_TASK PROMPT_. Each line below must be reproduced exactly, though the pictures are to be dropped.

- - -

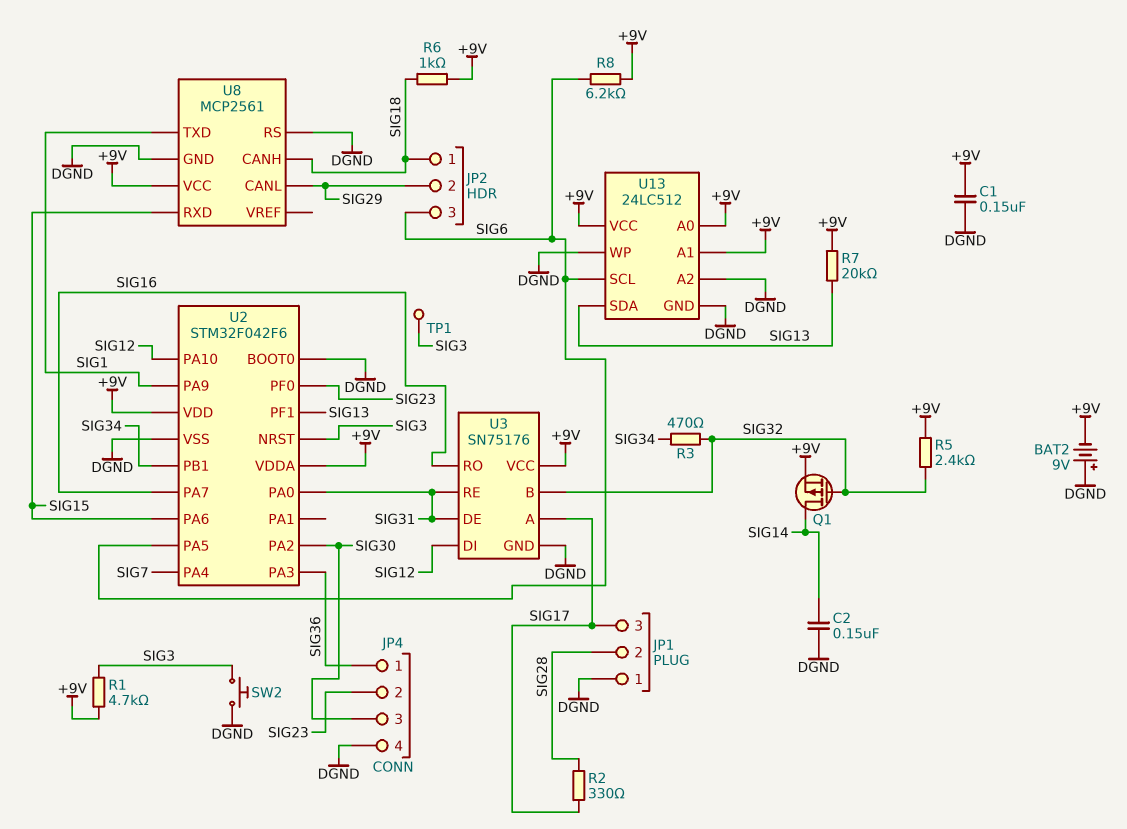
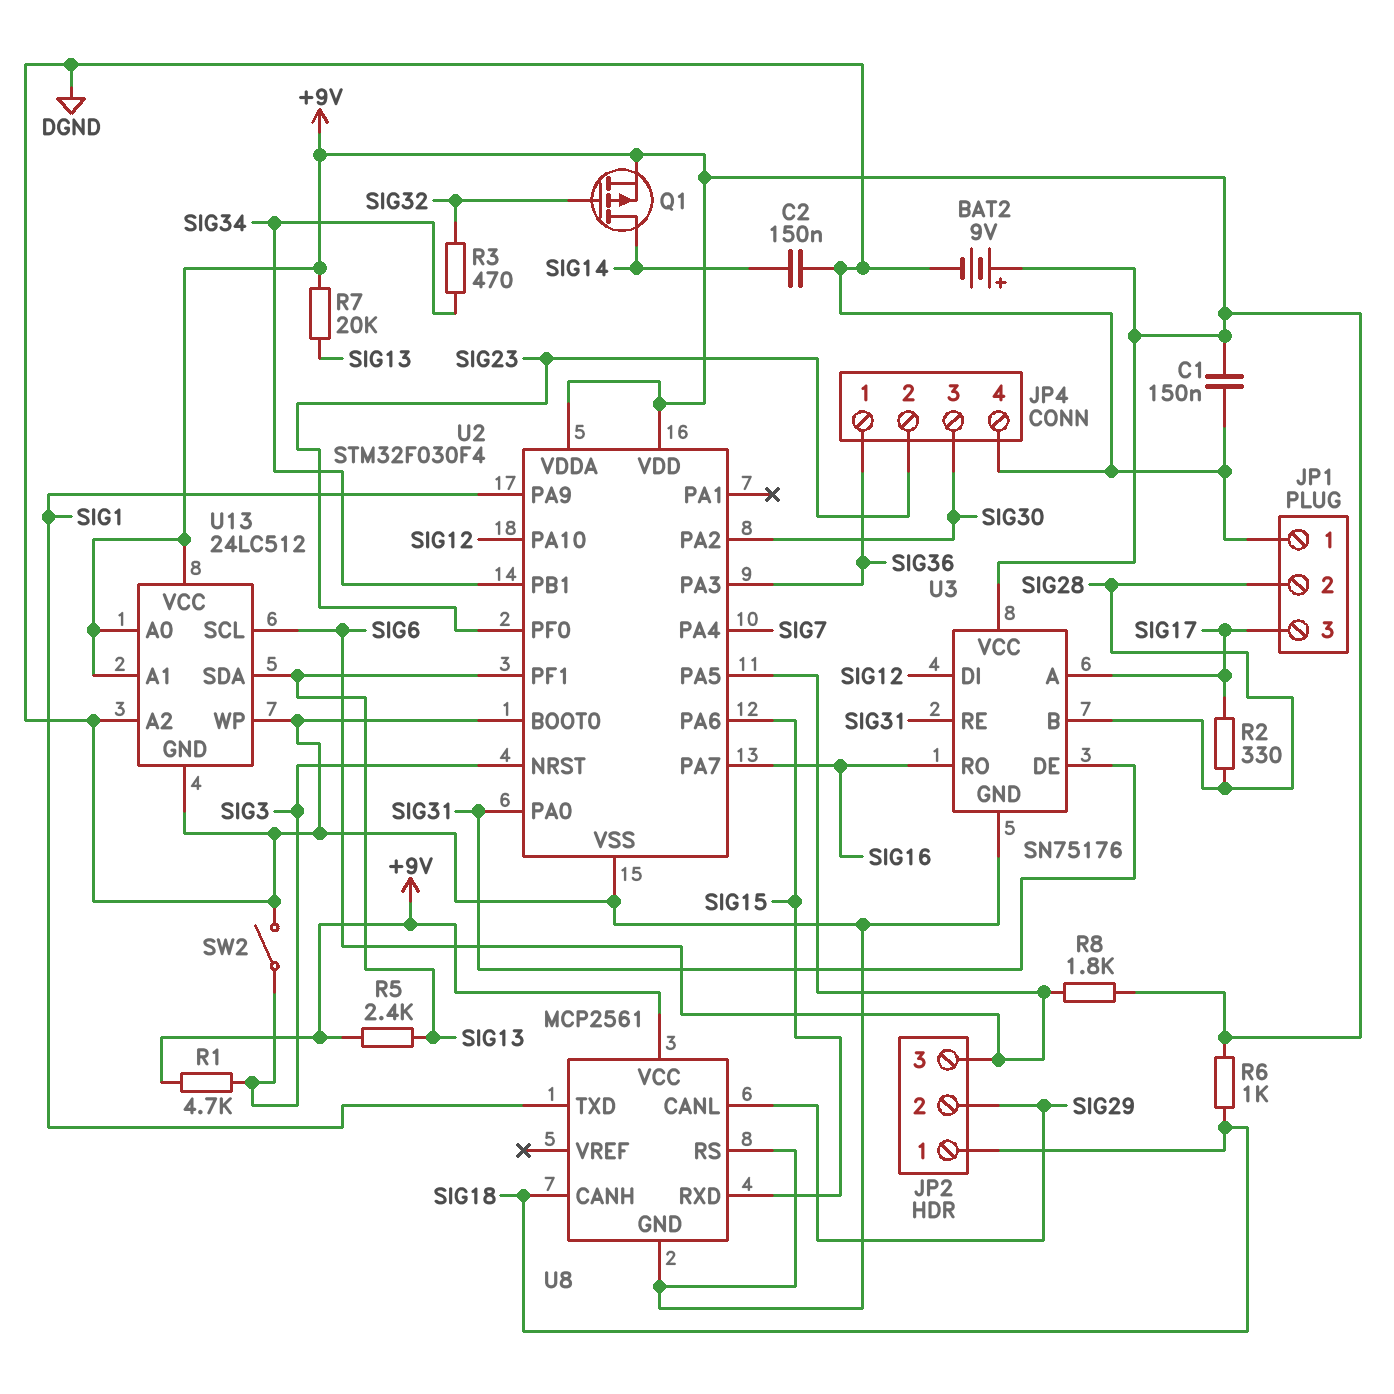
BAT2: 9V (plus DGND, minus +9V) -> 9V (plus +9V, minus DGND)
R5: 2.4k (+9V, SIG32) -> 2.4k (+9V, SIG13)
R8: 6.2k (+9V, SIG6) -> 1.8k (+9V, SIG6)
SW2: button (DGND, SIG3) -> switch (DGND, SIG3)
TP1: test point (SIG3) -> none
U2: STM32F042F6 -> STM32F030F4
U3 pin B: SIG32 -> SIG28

- - -

_COMPLETED TASK_.
BAT2: 9V (plus DGND, minus +9V) -> 9V (plus +9V, minus DGND)
R5: 2.4k (+9V, SIG32) -> 2.4k (+9V, SIG13)
R8: 6.2k (+9V, SIG6) -> 1.8k (+9V, SIG6)
SW2: button (DGND, SIG3) -> switch (DGND, SIG3)
TP1: test point (SIG3) -> none
U2: STM32F042F6 -> STM32F030F4
U3 pin B: SIG32 -> SIG28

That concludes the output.